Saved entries
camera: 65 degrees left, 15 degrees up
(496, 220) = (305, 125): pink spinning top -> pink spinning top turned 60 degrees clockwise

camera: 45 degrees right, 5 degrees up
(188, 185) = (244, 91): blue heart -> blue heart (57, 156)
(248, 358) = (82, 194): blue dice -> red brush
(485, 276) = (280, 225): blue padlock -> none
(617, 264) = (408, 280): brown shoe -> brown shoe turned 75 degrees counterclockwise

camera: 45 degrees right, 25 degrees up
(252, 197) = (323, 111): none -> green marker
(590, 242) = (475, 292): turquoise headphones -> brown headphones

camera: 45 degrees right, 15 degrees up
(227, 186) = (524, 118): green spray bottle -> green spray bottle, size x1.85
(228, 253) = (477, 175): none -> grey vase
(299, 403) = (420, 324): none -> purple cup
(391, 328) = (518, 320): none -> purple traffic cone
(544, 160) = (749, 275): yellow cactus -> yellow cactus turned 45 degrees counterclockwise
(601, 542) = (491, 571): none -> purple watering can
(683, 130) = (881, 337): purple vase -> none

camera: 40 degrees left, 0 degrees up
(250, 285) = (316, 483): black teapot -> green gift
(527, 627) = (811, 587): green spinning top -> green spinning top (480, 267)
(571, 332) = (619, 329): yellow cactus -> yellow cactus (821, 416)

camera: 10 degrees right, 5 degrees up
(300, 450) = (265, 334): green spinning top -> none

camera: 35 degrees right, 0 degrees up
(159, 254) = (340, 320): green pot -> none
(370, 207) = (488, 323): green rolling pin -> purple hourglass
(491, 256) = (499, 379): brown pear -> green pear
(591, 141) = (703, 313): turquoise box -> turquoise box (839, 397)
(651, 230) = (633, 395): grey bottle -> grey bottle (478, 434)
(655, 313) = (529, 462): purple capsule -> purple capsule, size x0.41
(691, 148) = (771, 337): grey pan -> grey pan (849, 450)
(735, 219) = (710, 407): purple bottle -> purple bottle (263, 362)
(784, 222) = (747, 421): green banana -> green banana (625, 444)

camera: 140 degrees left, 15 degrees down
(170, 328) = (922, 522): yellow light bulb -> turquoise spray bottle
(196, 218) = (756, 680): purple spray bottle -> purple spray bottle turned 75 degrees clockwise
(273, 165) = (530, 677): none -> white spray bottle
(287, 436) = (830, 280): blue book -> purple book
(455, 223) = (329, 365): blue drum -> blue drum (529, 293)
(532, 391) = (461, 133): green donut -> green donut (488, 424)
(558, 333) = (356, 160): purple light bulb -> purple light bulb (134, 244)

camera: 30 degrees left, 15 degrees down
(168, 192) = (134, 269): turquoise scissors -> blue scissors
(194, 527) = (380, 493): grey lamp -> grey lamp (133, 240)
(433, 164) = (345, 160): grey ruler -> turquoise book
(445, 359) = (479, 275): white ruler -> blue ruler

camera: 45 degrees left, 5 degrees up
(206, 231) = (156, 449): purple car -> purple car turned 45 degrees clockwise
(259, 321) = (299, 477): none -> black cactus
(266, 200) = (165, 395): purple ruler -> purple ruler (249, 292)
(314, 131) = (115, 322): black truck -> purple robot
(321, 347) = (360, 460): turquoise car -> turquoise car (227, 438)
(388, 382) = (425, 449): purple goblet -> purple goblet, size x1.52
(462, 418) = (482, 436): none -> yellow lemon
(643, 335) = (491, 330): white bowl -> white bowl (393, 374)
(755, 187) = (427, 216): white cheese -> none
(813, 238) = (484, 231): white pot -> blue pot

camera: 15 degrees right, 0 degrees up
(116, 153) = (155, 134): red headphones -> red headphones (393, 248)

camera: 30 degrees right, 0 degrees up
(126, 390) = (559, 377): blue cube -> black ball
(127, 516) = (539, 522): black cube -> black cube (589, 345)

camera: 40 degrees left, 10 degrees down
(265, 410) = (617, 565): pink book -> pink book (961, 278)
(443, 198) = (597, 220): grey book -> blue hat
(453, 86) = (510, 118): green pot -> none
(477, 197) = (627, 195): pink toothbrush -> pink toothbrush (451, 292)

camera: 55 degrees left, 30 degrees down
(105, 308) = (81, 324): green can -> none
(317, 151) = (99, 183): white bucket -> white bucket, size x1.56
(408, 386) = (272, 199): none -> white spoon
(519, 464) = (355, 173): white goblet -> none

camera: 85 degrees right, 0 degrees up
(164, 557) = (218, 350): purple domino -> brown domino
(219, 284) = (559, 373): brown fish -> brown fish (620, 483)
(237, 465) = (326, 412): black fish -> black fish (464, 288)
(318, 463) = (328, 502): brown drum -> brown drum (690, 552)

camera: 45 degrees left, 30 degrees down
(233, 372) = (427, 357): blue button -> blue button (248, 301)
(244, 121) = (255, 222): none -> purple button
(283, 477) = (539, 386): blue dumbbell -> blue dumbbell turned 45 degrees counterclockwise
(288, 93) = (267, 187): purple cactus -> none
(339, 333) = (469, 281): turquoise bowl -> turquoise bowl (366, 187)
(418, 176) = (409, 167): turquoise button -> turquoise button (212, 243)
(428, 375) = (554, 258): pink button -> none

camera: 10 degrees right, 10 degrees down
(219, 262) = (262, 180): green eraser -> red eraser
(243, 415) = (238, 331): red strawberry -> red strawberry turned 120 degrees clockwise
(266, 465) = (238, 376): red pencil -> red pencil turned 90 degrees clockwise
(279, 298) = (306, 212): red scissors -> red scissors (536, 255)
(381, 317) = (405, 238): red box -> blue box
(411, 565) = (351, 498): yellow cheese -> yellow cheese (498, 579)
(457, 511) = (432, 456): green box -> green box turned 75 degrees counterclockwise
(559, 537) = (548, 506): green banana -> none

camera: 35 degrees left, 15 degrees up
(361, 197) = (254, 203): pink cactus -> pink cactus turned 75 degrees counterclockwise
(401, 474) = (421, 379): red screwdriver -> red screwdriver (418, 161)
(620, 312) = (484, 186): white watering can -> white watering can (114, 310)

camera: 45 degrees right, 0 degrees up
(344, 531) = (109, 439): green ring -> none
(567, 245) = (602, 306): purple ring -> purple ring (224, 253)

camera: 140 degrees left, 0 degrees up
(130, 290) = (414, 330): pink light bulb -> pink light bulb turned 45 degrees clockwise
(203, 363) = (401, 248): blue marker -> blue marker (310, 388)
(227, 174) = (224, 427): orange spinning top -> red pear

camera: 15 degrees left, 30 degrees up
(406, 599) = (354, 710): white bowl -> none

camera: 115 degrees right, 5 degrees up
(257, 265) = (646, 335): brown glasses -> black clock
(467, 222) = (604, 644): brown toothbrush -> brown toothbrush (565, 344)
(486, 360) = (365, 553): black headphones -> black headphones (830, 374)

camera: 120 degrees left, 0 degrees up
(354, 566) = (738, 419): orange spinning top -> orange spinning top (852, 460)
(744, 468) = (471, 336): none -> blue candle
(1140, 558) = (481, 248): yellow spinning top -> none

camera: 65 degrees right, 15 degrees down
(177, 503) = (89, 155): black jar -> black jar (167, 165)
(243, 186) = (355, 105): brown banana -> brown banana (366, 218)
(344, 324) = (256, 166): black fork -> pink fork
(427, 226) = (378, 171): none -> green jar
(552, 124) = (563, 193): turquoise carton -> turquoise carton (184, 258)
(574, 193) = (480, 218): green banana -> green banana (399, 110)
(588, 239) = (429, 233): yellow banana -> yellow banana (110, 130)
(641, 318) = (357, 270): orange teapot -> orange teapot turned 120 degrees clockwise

__WHAT THE TASK REQUIRES__.
Go through the records and print each one exactly.

__TASK ANSWER__.
camera: 65 degrees left, 15 degrees up
(496, 220) = (305, 125): pink spinning top -> pink spinning top turned 60 degrees clockwise

camera: 45 degrees right, 5 degrees up
(188, 185) = (244, 91): blue heart -> blue heart (57, 156)
(248, 358) = (82, 194): blue dice -> red brush
(485, 276) = (280, 225): blue padlock -> none
(617, 264) = (408, 280): brown shoe -> brown shoe turned 75 degrees counterclockwise

camera: 45 degrees right, 25 degrees up
(252, 197) = (323, 111): none -> green marker
(590, 242) = (475, 292): turquoise headphones -> brown headphones

camera: 45 degrees right, 15 degrees up
(227, 186) = (524, 118): green spray bottle -> green spray bottle, size x1.85
(228, 253) = (477, 175): none -> grey vase
(299, 403) = (420, 324): none -> purple cup
(391, 328) = (518, 320): none -> purple traffic cone
(544, 160) = (749, 275): yellow cactus -> yellow cactus turned 45 degrees counterclockwise
(601, 542) = (491, 571): none -> purple watering can
(683, 130) = (881, 337): purple vase -> none

camera: 40 degrees left, 0 degrees up
(250, 285) = (316, 483): black teapot -> green gift
(527, 627) = (811, 587): green spinning top -> green spinning top (480, 267)
(571, 332) = (619, 329): yellow cactus -> yellow cactus (821, 416)

camera: 10 degrees right, 5 degrees up
(300, 450) = (265, 334): green spinning top -> none

camera: 35 degrees right, 0 degrees up
(159, 254) = (340, 320): green pot -> none
(370, 207) = (488, 323): green rolling pin -> purple hourglass
(491, 256) = (499, 379): brown pear -> green pear
(591, 141) = (703, 313): turquoise box -> turquoise box (839, 397)
(651, 230) = (633, 395): grey bottle -> grey bottle (478, 434)
(655, 313) = (529, 462): purple capsule -> purple capsule, size x0.41
(691, 148) = (771, 337): grey pan -> grey pan (849, 450)
(735, 219) = (710, 407): purple bottle -> purple bottle (263, 362)
(784, 222) = (747, 421): green banana -> green banana (625, 444)

camera: 140 degrees left, 15 degrees down
(170, 328) = (922, 522): yellow light bulb -> turquoise spray bottle
(196, 218) = (756, 680): purple spray bottle -> purple spray bottle turned 75 degrees clockwise
(273, 165) = (530, 677): none -> white spray bottle
(287, 436) = (830, 280): blue book -> purple book
(455, 223) = (329, 365): blue drum -> blue drum (529, 293)
(532, 391) = (461, 133): green donut -> green donut (488, 424)
(558, 333) = (356, 160): purple light bulb -> purple light bulb (134, 244)

camera: 30 degrees left, 15 degrees down
(168, 192) = (134, 269): turquoise scissors -> blue scissors
(194, 527) = (380, 493): grey lamp -> grey lamp (133, 240)
(433, 164) = (345, 160): grey ruler -> turquoise book
(445, 359) = (479, 275): white ruler -> blue ruler

camera: 45 degrees left, 5 degrees up
(206, 231) = (156, 449): purple car -> purple car turned 45 degrees clockwise
(259, 321) = (299, 477): none -> black cactus
(266, 200) = (165, 395): purple ruler -> purple ruler (249, 292)
(314, 131) = (115, 322): black truck -> purple robot
(321, 347) = (360, 460): turquoise car -> turquoise car (227, 438)
(388, 382) = (425, 449): purple goblet -> purple goblet, size x1.52
(462, 418) = (482, 436): none -> yellow lemon
(643, 335) = (491, 330): white bowl -> white bowl (393, 374)
(755, 187) = (427, 216): white cheese -> none
(813, 238) = (484, 231): white pot -> blue pot

camera: 15 degrees right, 0 degrees up
(116, 153) = (155, 134): red headphones -> red headphones (393, 248)

camera: 30 degrees right, 0 degrees up
(126, 390) = (559, 377): blue cube -> black ball
(127, 516) = (539, 522): black cube -> black cube (589, 345)

camera: 40 degrees left, 10 degrees down
(265, 410) = (617, 565): pink book -> pink book (961, 278)
(443, 198) = (597, 220): grey book -> blue hat
(453, 86) = (510, 118): green pot -> none
(477, 197) = (627, 195): pink toothbrush -> pink toothbrush (451, 292)

camera: 55 degrees left, 30 degrees down
(105, 308) = (81, 324): green can -> none
(317, 151) = (99, 183): white bucket -> white bucket, size x1.56
(408, 386) = (272, 199): none -> white spoon
(519, 464) = (355, 173): white goblet -> none

camera: 85 degrees right, 0 degrees up
(164, 557) = (218, 350): purple domino -> brown domino
(219, 284) = (559, 373): brown fish -> brown fish (620, 483)
(237, 465) = (326, 412): black fish -> black fish (464, 288)
(318, 463) = (328, 502): brown drum -> brown drum (690, 552)

camera: 45 degrees left, 30 degrees down
(233, 372) = (427, 357): blue button -> blue button (248, 301)
(244, 121) = (255, 222): none -> purple button
(283, 477) = (539, 386): blue dumbbell -> blue dumbbell turned 45 degrees counterclockwise
(288, 93) = (267, 187): purple cactus -> none
(339, 333) = (469, 281): turquoise bowl -> turquoise bowl (366, 187)
(418, 176) = (409, 167): turquoise button -> turquoise button (212, 243)
(428, 375) = (554, 258): pink button -> none

camera: 10 degrees right, 10 degrees down
(219, 262) = (262, 180): green eraser -> red eraser
(243, 415) = (238, 331): red strawberry -> red strawberry turned 120 degrees clockwise
(266, 465) = (238, 376): red pencil -> red pencil turned 90 degrees clockwise
(279, 298) = (306, 212): red scissors -> red scissors (536, 255)
(381, 317) = (405, 238): red box -> blue box
(411, 565) = (351, 498): yellow cheese -> yellow cheese (498, 579)
(457, 511) = (432, 456): green box -> green box turned 75 degrees counterclockwise
(559, 537) = (548, 506): green banana -> none

camera: 35 degrees left, 15 degrees up
(361, 197) = (254, 203): pink cactus -> pink cactus turned 75 degrees counterclockwise
(401, 474) = (421, 379): red screwdriver -> red screwdriver (418, 161)
(620, 312) = (484, 186): white watering can -> white watering can (114, 310)

camera: 45 degrees right, 0 degrees up
(344, 531) = (109, 439): green ring -> none
(567, 245) = (602, 306): purple ring -> purple ring (224, 253)

camera: 140 degrees left, 0 degrees up
(130, 290) = (414, 330): pink light bulb -> pink light bulb turned 45 degrees clockwise
(203, 363) = (401, 248): blue marker -> blue marker (310, 388)
(227, 174) = (224, 427): orange spinning top -> red pear

camera: 15 degrees left, 30 degrees up
(406, 599) = (354, 710): white bowl -> none

camera: 115 degrees right, 5 degrees up
(257, 265) = (646, 335): brown glasses -> black clock
(467, 222) = (604, 644): brown toothbrush -> brown toothbrush (565, 344)
(486, 360) = (365, 553): black headphones -> black headphones (830, 374)

camera: 120 degrees left, 0 degrees up
(354, 566) = (738, 419): orange spinning top -> orange spinning top (852, 460)
(744, 468) = (471, 336): none -> blue candle
(1140, 558) = (481, 248): yellow spinning top -> none

camera: 65 degrees right, 15 degrees down
(177, 503) = (89, 155): black jar -> black jar (167, 165)
(243, 186) = (355, 105): brown banana -> brown banana (366, 218)
(344, 324) = (256, 166): black fork -> pink fork
(427, 226) = (378, 171): none -> green jar
(552, 124) = (563, 193): turquoise carton -> turquoise carton (184, 258)
(574, 193) = (480, 218): green banana -> green banana (399, 110)
(588, 239) = (429, 233): yellow banana -> yellow banana (110, 130)
(641, 318) = (357, 270): orange teapot -> orange teapot turned 120 degrees clockwise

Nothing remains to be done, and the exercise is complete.